**Task goal**
The answer must be every line from the entries below that includes "brick".

##########

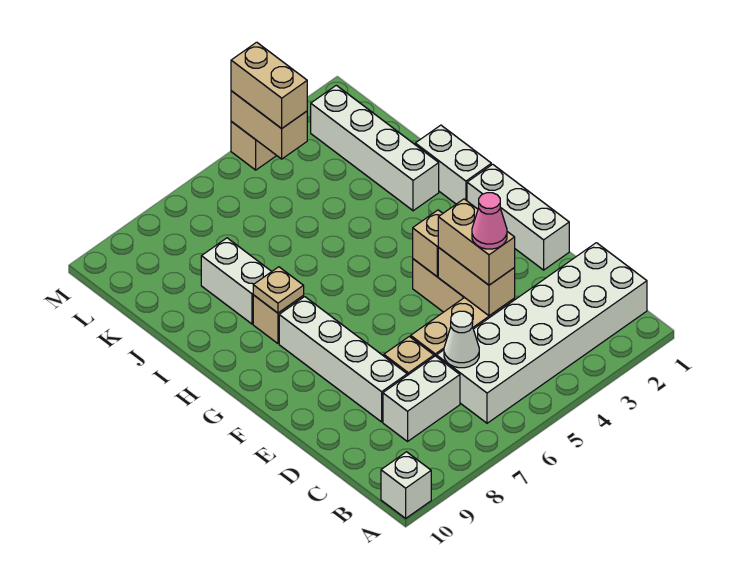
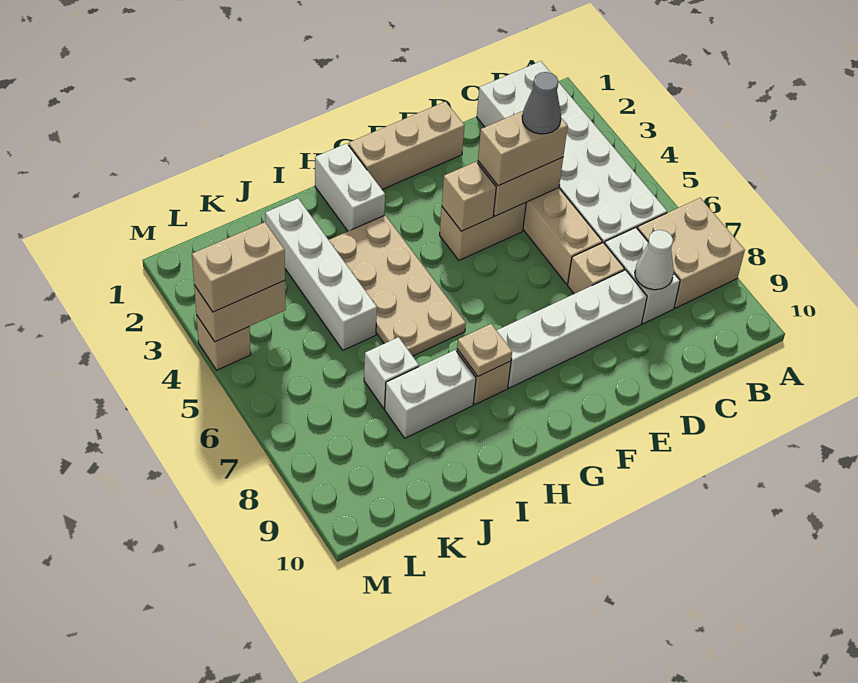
none -> tan brick A7:B8 level 1
white brick A10 level 1 -> white brick J7 level 1
white cone C6 level 2 -> white cone C8 level 2
pink cone D4 level 4 -> grey cone D4 level 4
white brick E1:G1 level 1 -> tan brick E1:G1 level 1
white brick H1:I1 level 1 -> white brick H1:H2 level 1
none -> tan plate H3:I6 level 1
white brick I2:L2 level 1 -> white brick J2:J5 level 1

##########

**Output below**
none -> tan brick A7:B8 level 1
white brick A10 level 1 -> white brick J7 level 1
white brick E1:G1 level 1 -> tan brick E1:G1 level 1
white brick H1:I1 level 1 -> white brick H1:H2 level 1
white brick I2:L2 level 1 -> white brick J2:J5 level 1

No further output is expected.